### Requirement:
Every line of the entries below that includes "right" belongs in the answer, copied as written.

### Material provided:
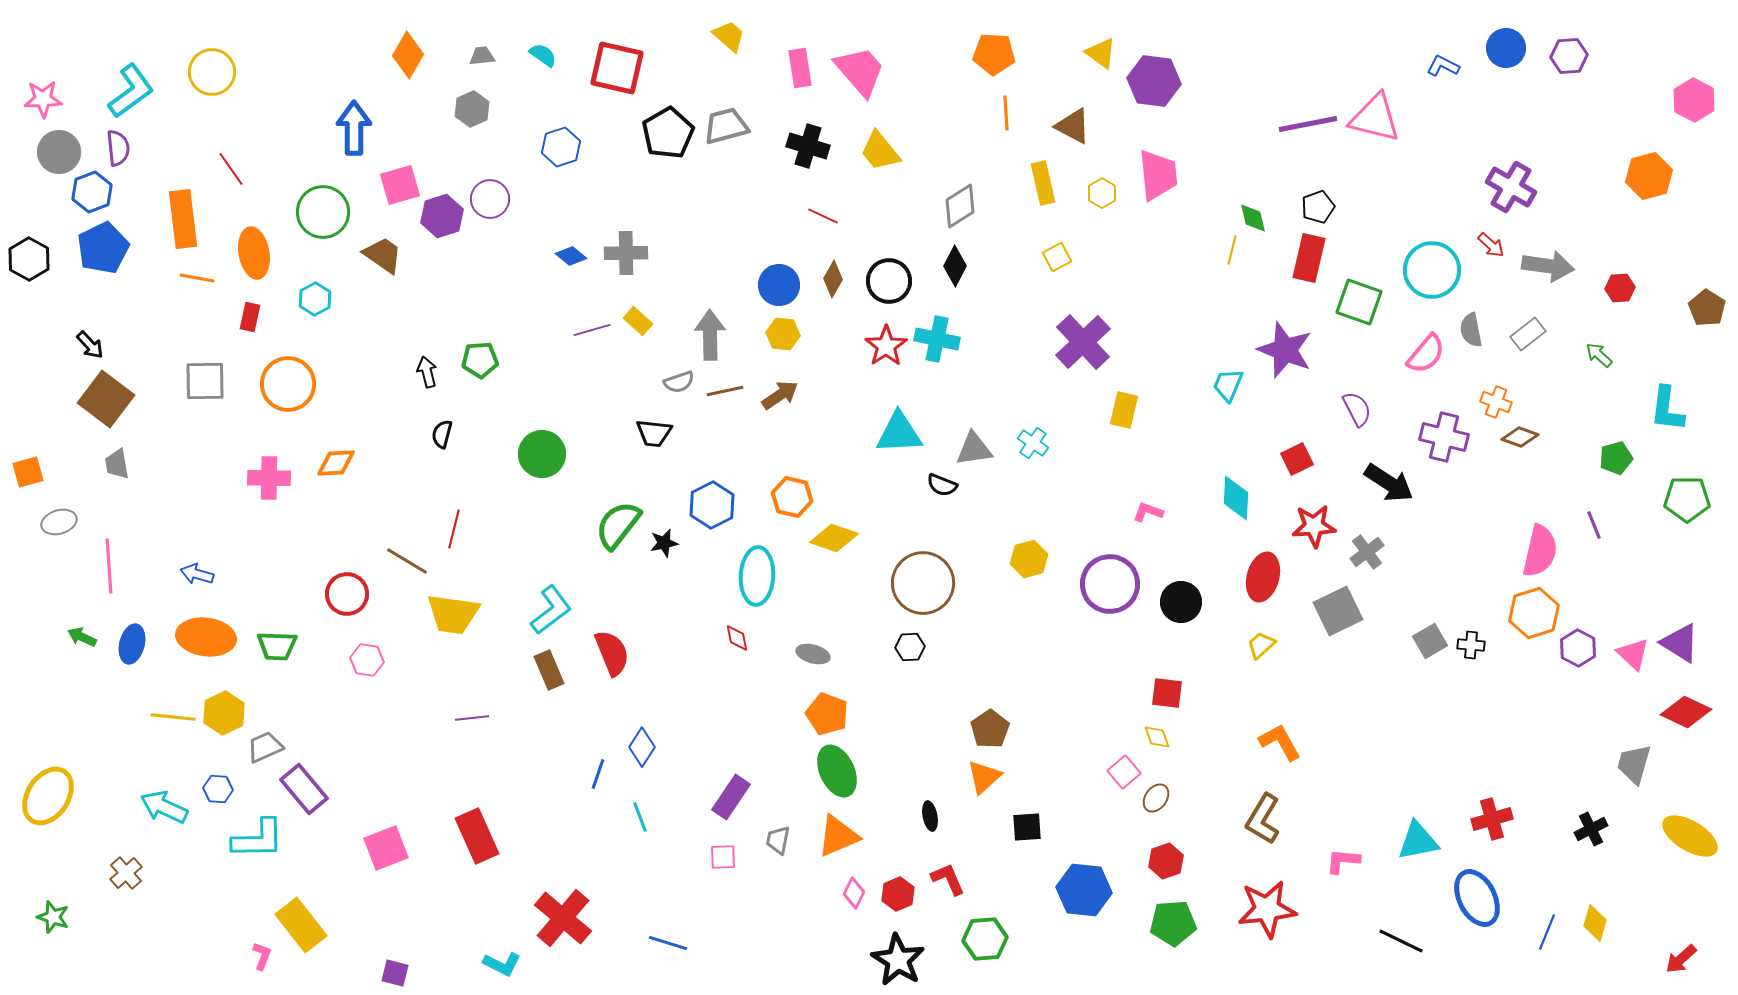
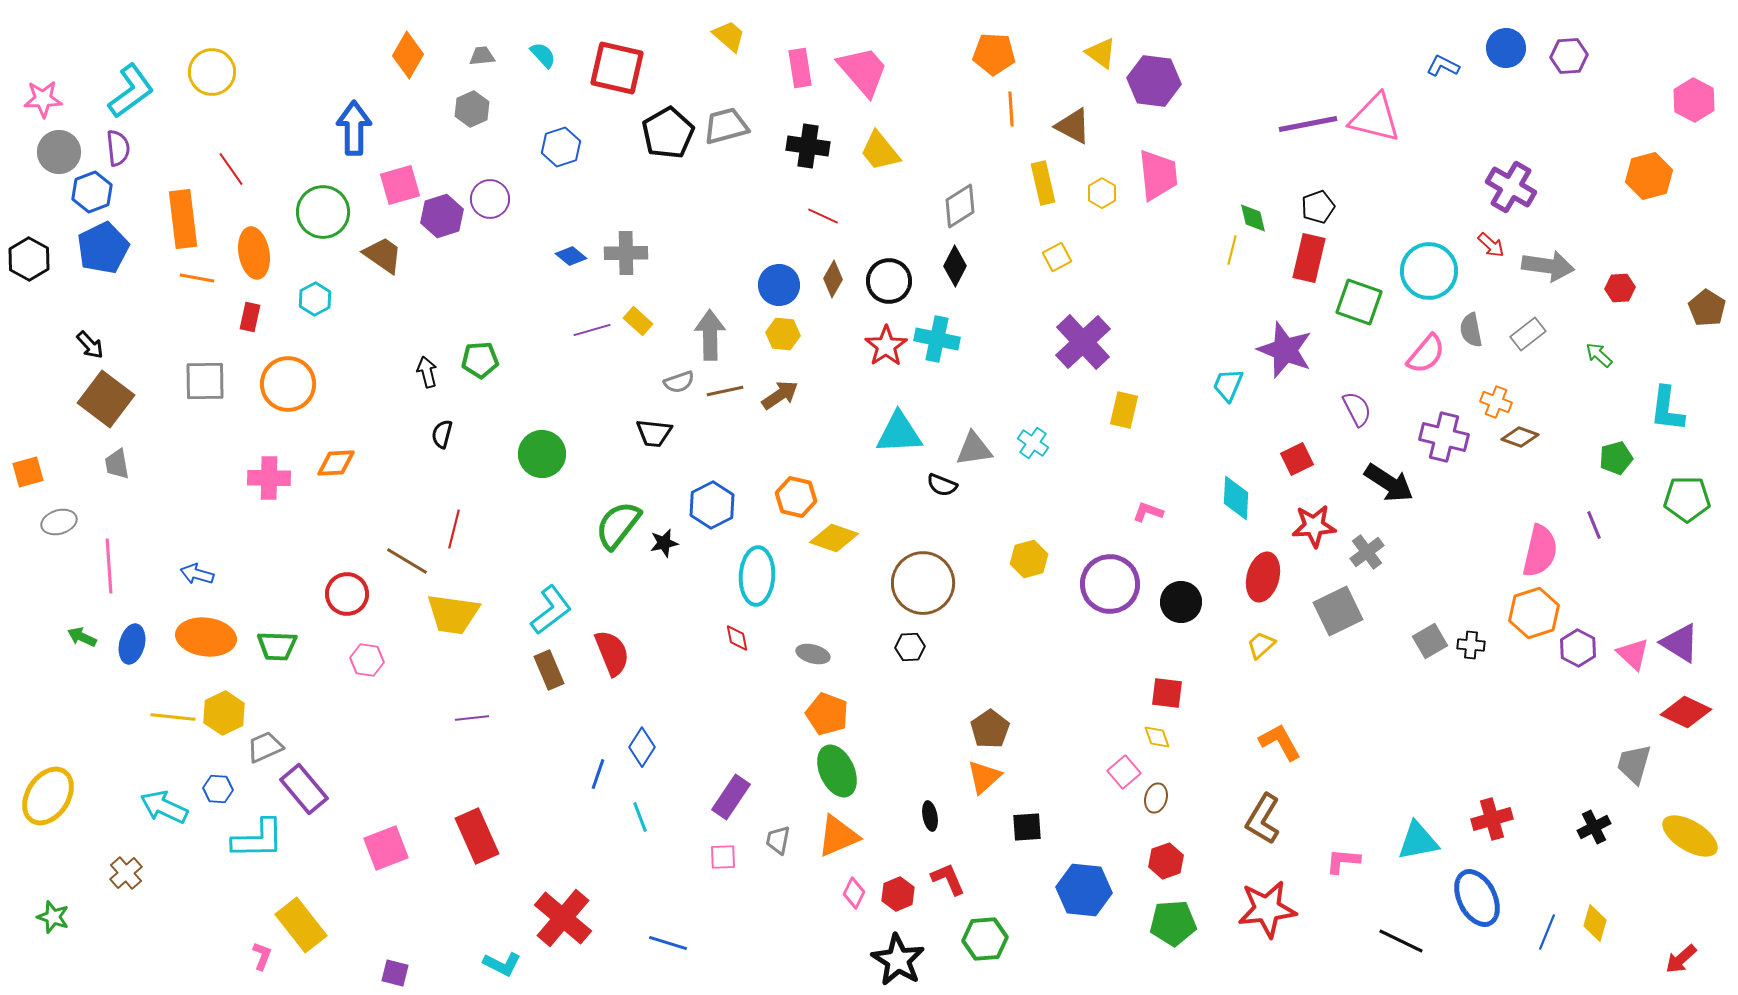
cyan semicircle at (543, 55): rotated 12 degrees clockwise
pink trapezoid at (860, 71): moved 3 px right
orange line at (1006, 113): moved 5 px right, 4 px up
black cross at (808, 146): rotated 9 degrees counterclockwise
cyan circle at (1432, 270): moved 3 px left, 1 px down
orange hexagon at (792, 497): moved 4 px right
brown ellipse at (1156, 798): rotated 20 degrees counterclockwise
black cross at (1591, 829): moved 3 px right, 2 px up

### Output:
pink trapezoid at (860, 71): moved 3 px right
orange line at (1006, 113): moved 5 px right, 4 px up
orange hexagon at (792, 497): moved 4 px right
black cross at (1591, 829): moved 3 px right, 2 px up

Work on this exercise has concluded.